▶ [Problem to work on]
Reproduce only this stretch of the listing below: from the line with "(241, 188) = (132, 554): white pan -> none" through the line with "(499, 369) = (515, 312): black", exactly as written, with pictures excluded.

▶ [Input for this task]
********

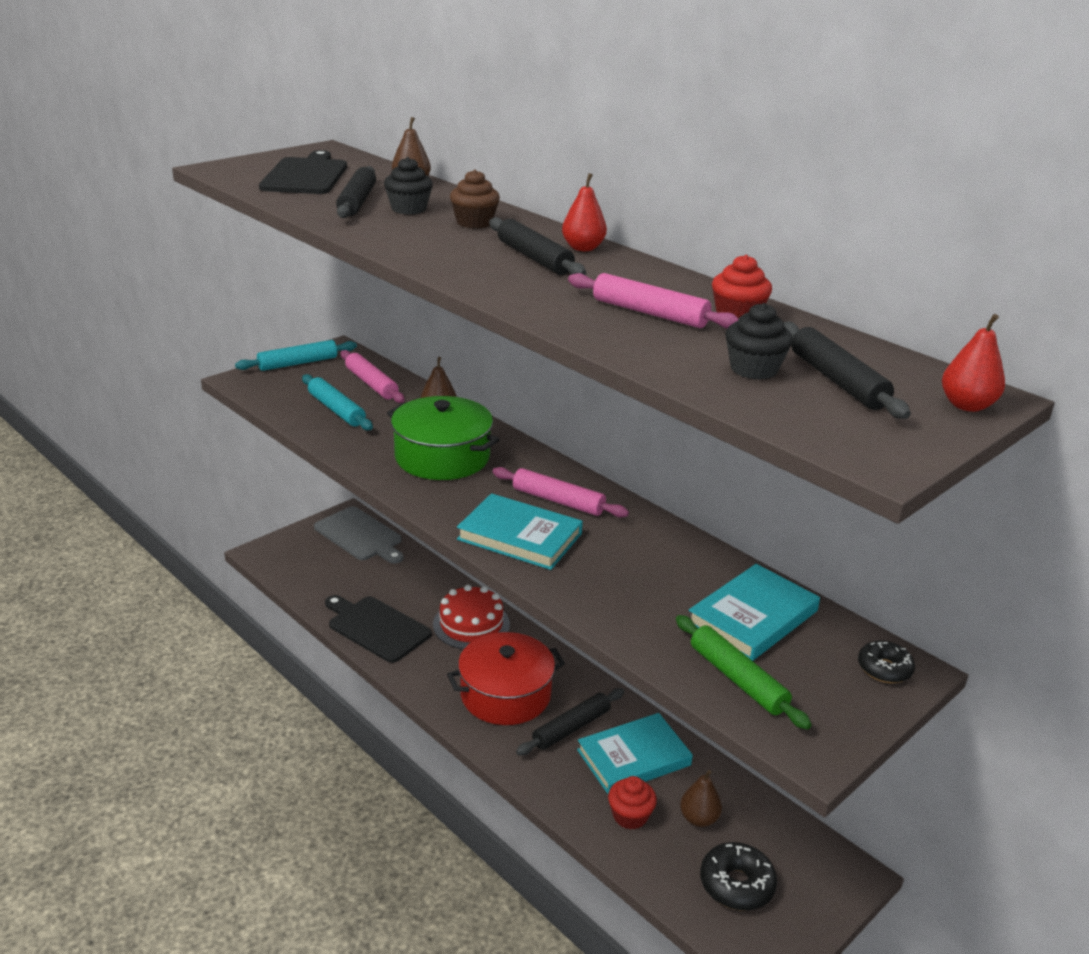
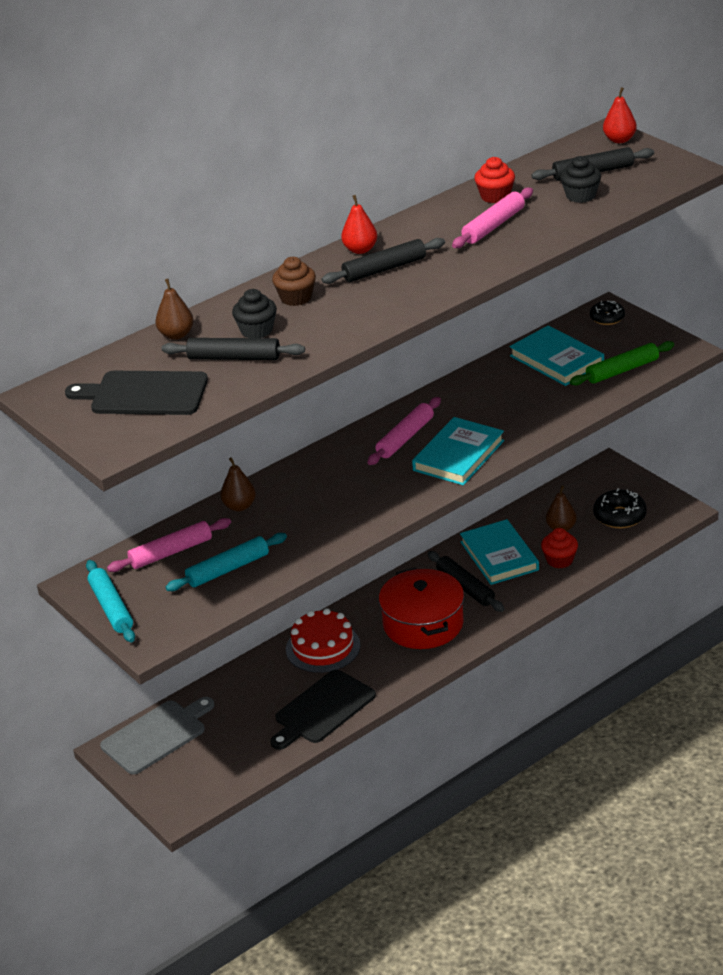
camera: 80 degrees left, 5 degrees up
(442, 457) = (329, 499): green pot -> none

********

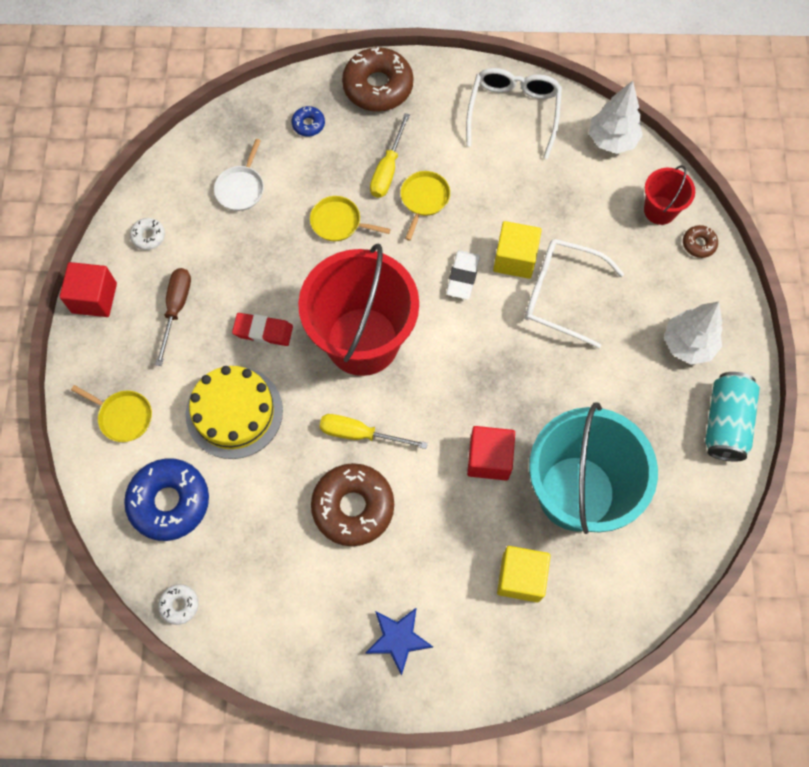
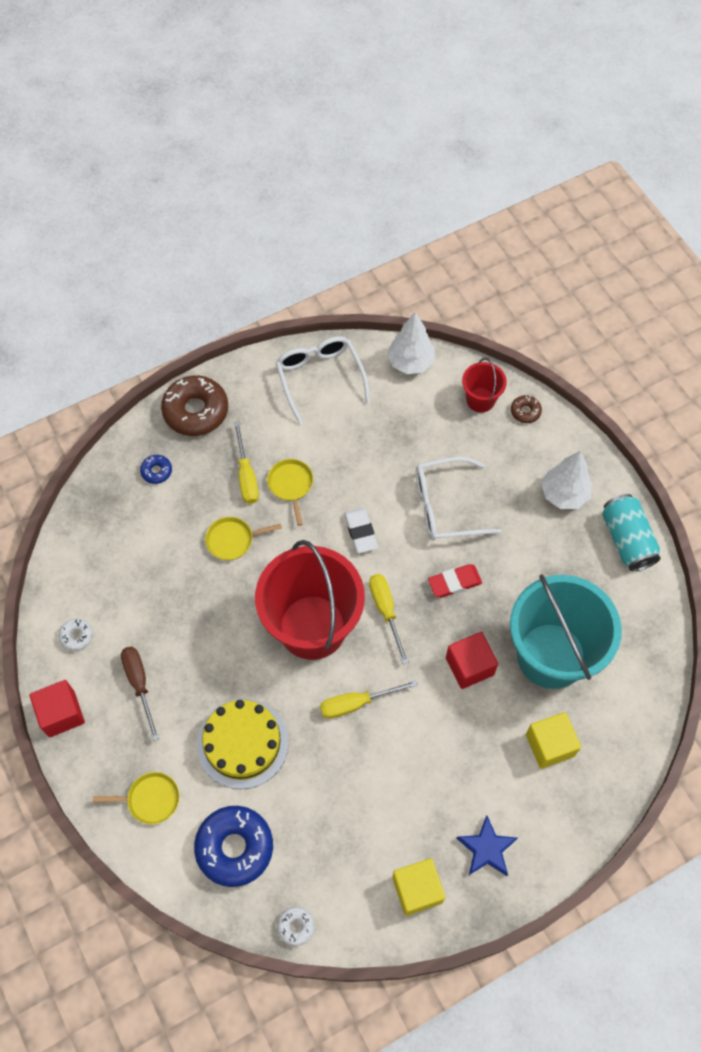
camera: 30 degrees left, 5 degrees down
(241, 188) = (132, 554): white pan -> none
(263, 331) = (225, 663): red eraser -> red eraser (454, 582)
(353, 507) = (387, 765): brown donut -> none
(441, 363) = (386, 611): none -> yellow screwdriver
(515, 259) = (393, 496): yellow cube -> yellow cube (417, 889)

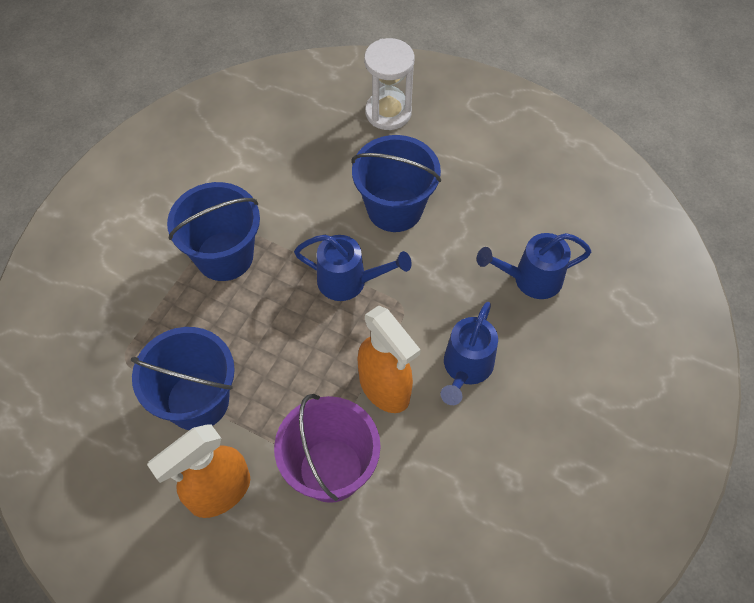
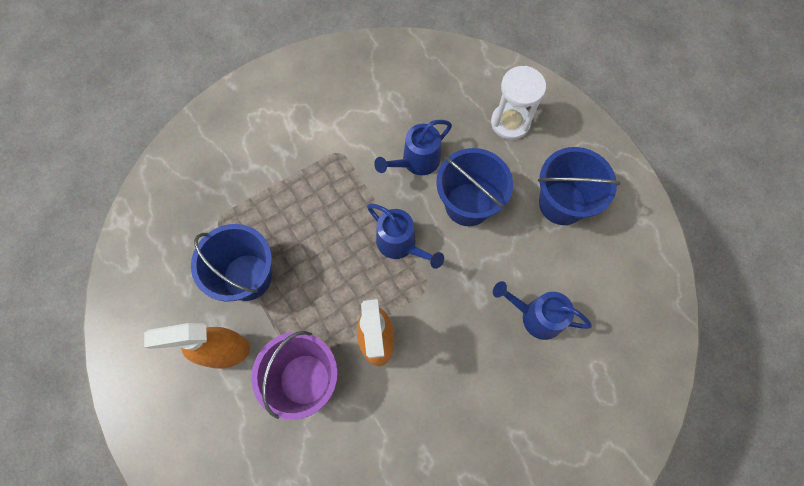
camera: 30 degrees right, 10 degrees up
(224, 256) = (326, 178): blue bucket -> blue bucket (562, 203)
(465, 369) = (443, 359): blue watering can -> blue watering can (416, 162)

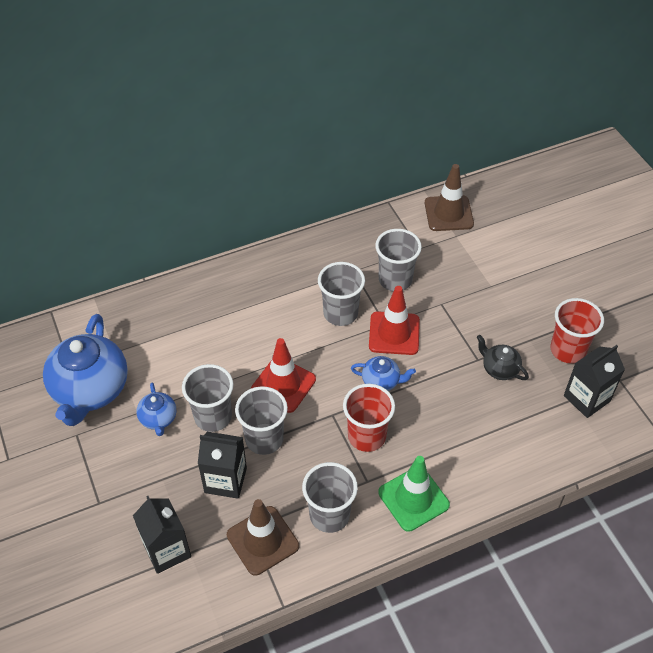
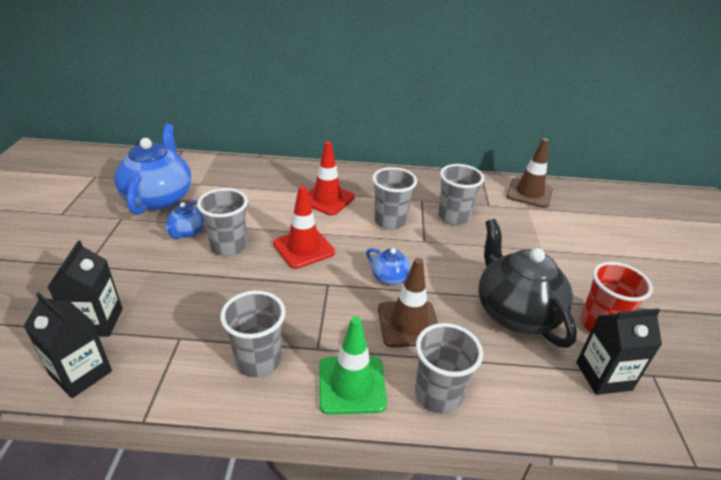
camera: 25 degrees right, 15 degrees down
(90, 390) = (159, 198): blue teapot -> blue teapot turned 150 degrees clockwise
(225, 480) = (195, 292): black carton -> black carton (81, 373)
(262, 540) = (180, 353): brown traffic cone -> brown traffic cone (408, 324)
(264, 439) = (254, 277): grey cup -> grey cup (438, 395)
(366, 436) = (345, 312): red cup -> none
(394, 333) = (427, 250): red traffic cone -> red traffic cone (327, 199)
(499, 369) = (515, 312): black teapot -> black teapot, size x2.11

********

▶ [Task output]
(241, 188) = (132, 554): white pan -> none
(263, 331) = (225, 663): red eraser -> red eraser (454, 582)
(353, 507) = (387, 765): brown donut -> none
(441, 363) = (386, 611): none -> yellow screwdriver
(515, 259) = (393, 496): yellow cube -> yellow cube (417, 889)

camera: 30 degrees right, 10 degrees up
(224, 256) = (326, 178): blue bucket -> blue bucket (562, 203)
(465, 369) = (443, 359): blue watering can -> blue watering can (416, 162)

camera: 25 degrees right, 15 degrees down
(90, 390) = (159, 198): blue teapot -> blue teapot turned 150 degrees clockwise
(225, 480) = (195, 292): black carton -> black carton (81, 373)
(262, 540) = (180, 353): brown traffic cone -> brown traffic cone (408, 324)
(264, 439) = (254, 277): grey cup -> grey cup (438, 395)
(366, 436) = (345, 312): red cup -> none
(394, 333) = (427, 250): red traffic cone -> red traffic cone (327, 199)
(499, 369) = (515, 312): black teapot -> black teapot, size x2.11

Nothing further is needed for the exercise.